##### Data section #####
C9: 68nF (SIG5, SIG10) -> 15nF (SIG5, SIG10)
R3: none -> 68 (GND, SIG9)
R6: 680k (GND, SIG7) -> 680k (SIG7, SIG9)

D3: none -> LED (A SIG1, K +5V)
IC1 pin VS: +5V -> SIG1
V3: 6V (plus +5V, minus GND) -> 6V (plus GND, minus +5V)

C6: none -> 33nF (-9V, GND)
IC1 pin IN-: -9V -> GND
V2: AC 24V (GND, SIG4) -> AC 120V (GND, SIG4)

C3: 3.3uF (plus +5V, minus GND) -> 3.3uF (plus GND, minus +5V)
#####
##### Data section #####
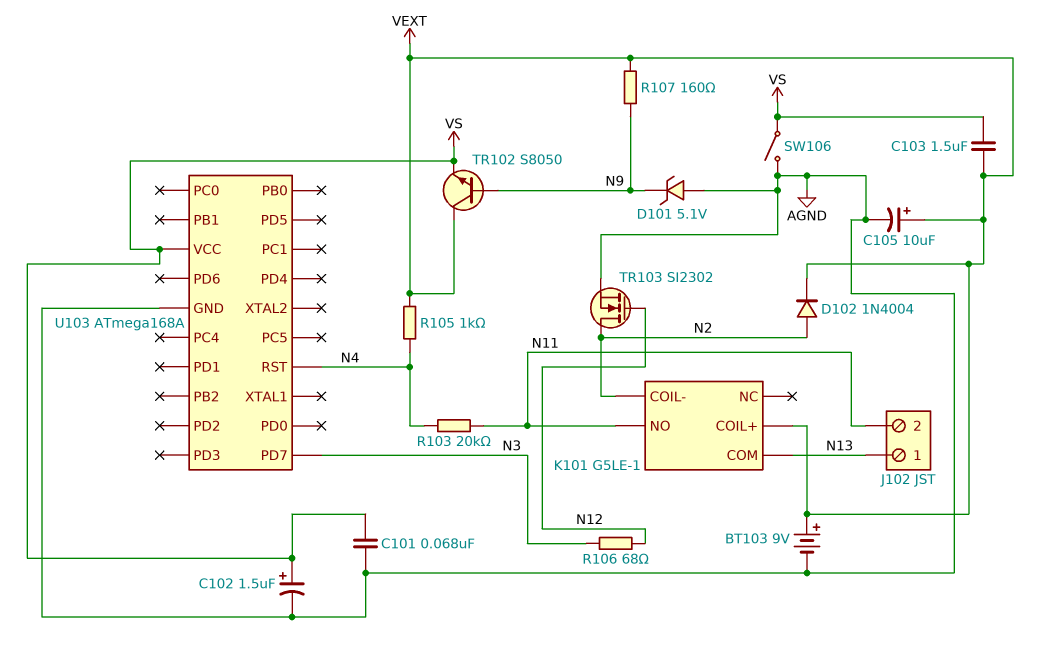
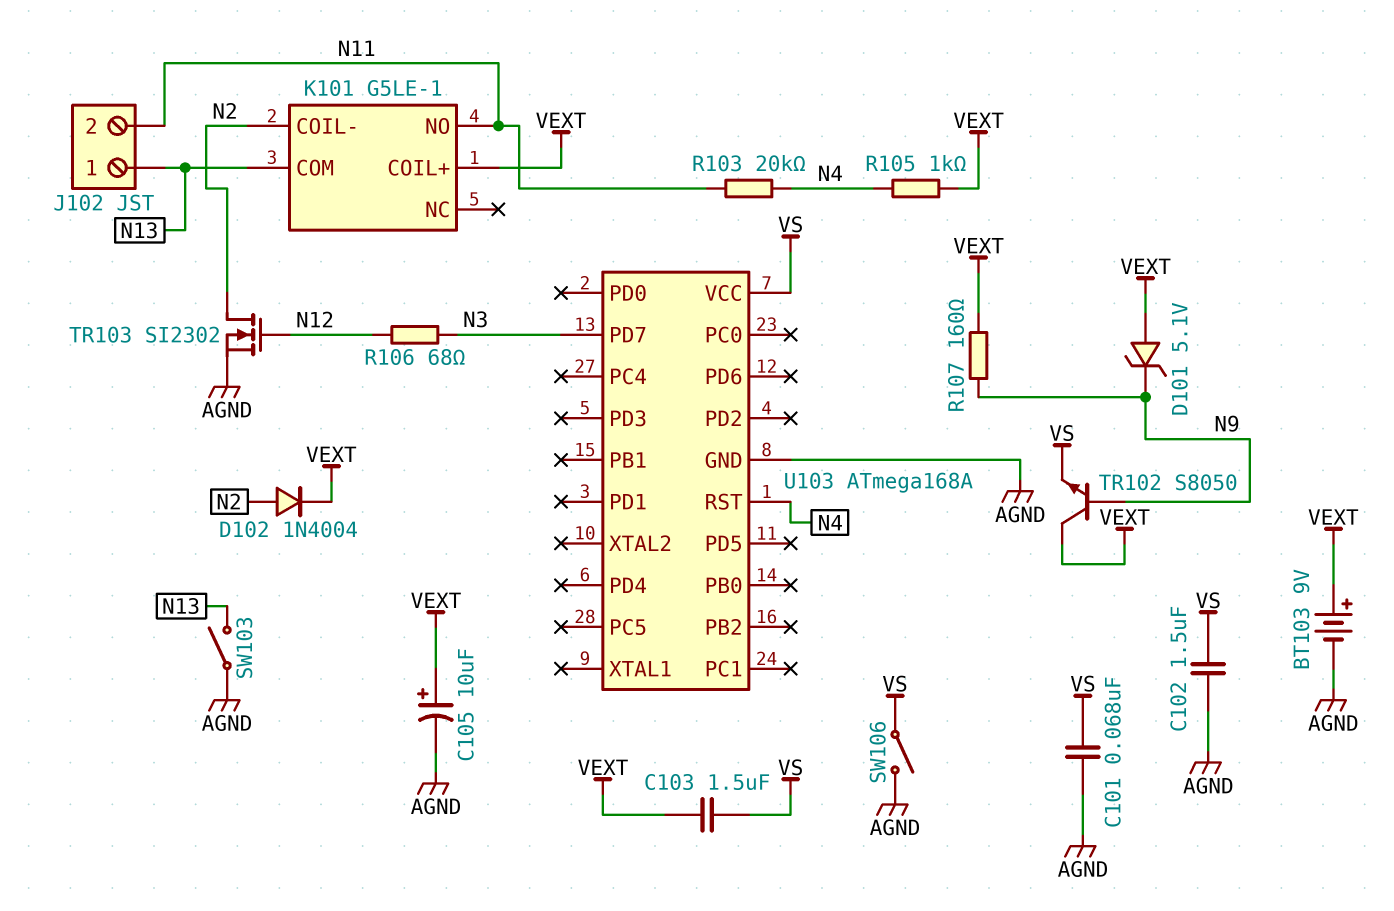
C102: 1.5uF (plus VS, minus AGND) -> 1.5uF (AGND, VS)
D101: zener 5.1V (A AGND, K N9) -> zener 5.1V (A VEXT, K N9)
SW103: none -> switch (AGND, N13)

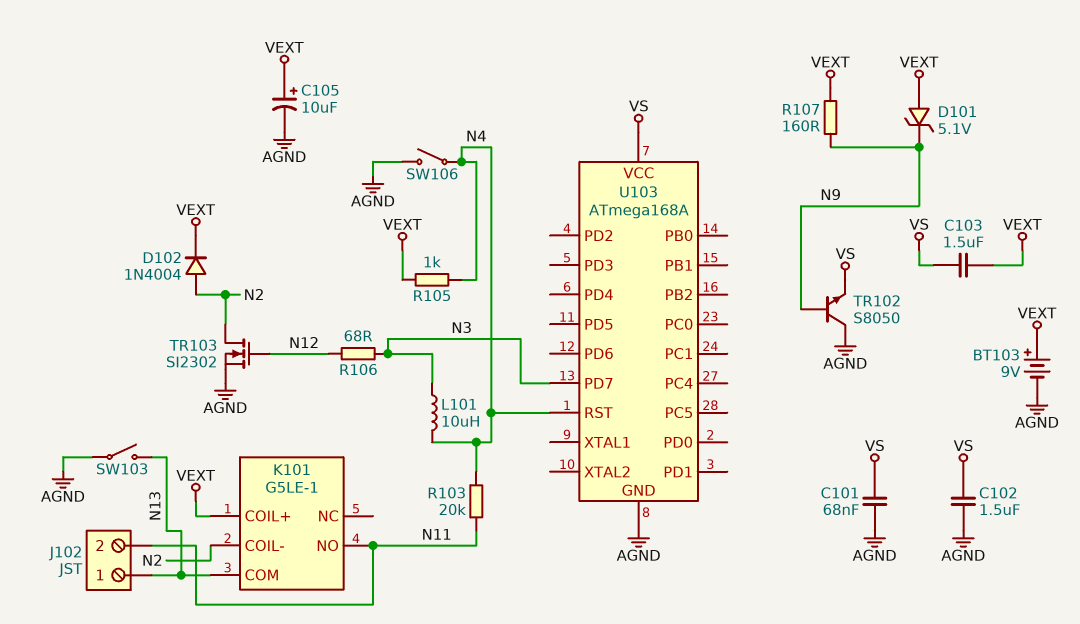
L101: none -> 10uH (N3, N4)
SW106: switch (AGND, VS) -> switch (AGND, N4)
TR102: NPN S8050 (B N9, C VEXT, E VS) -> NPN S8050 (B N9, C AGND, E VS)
#####
##### Data section #####
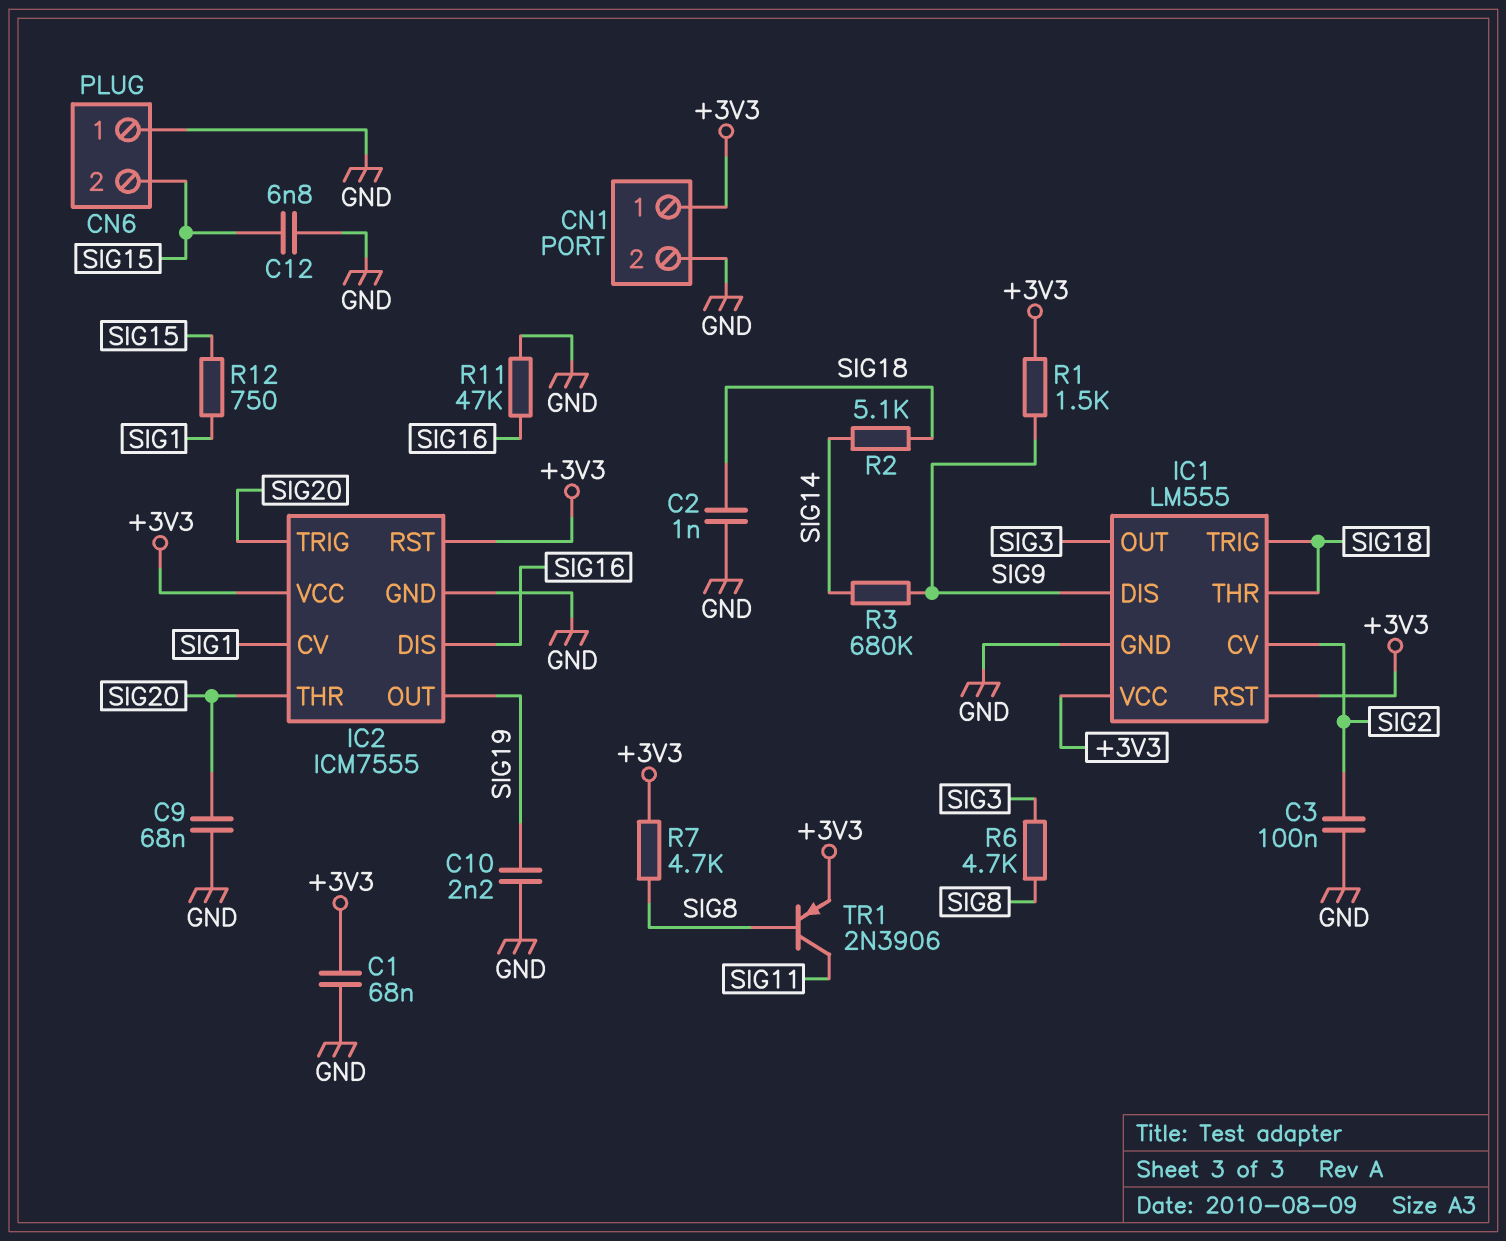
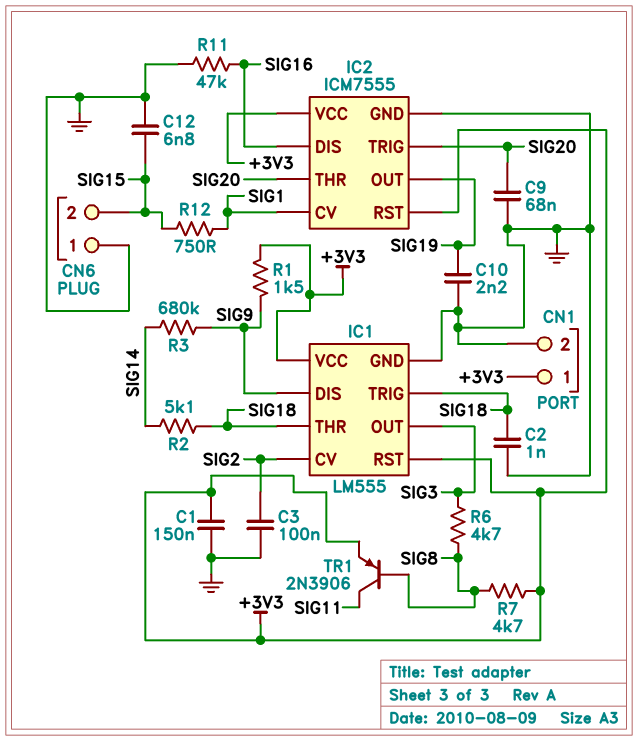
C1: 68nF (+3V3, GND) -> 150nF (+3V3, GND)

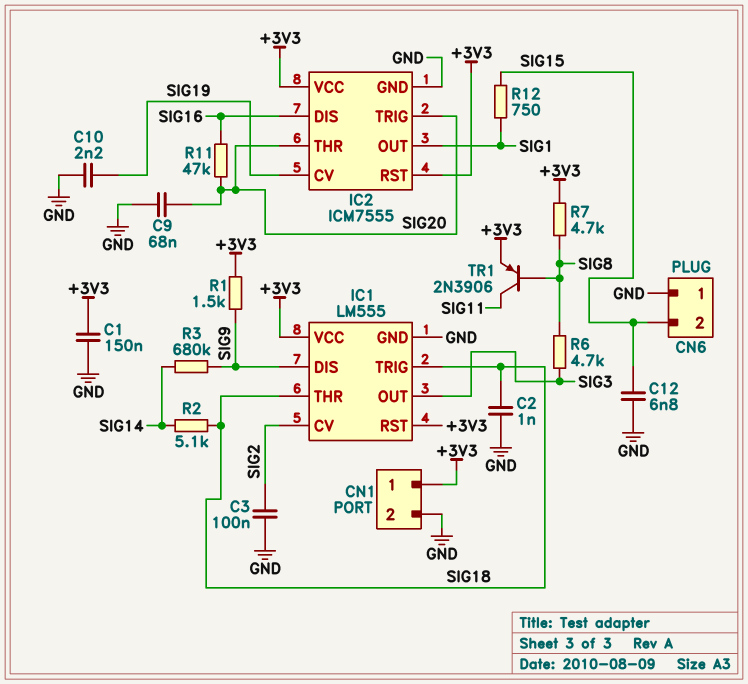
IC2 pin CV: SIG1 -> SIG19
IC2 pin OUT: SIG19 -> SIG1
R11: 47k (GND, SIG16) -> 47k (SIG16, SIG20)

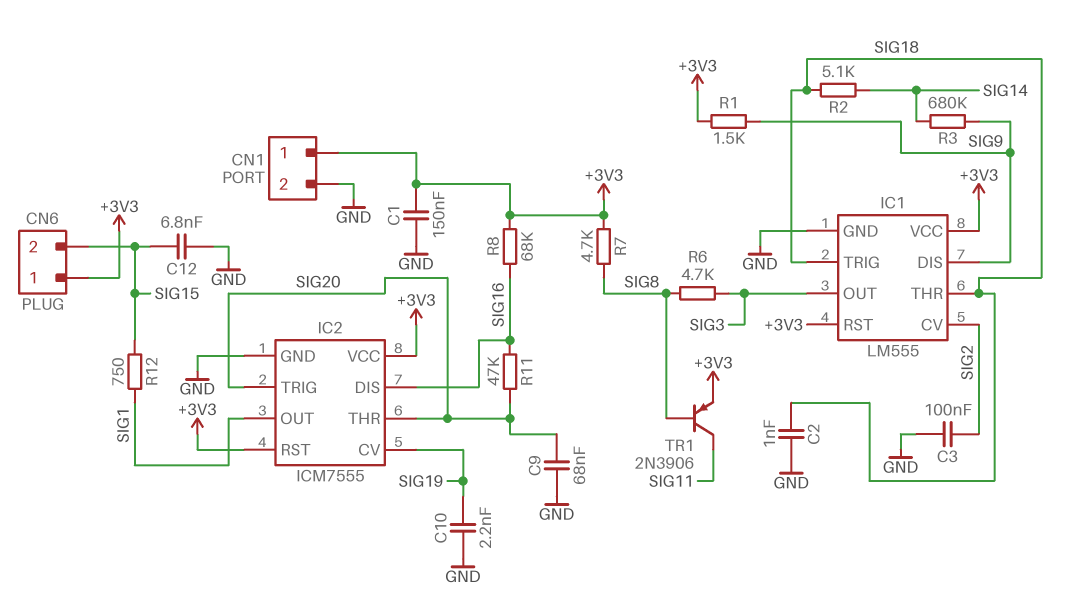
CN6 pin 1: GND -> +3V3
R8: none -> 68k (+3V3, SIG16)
#####
> [Work to be completed]: Write back the stretch of lines above that begins with the line holding "C1: 68nF (+3V3, GND) -> 150nF (+3V3, GND)" and ends with the line holding "R8: none -> 68k (+3V3, SIG16)", both included, exactly as written. Pictures stay out.

> [Answer below]:
C1: 68nF (+3V3, GND) -> 150nF (+3V3, GND)

IC2 pin CV: SIG1 -> SIG19
IC2 pin OUT: SIG19 -> SIG1
R11: 47k (GND, SIG16) -> 47k (SIG16, SIG20)

CN6 pin 1: GND -> +3V3
R8: none -> 68k (+3V3, SIG16)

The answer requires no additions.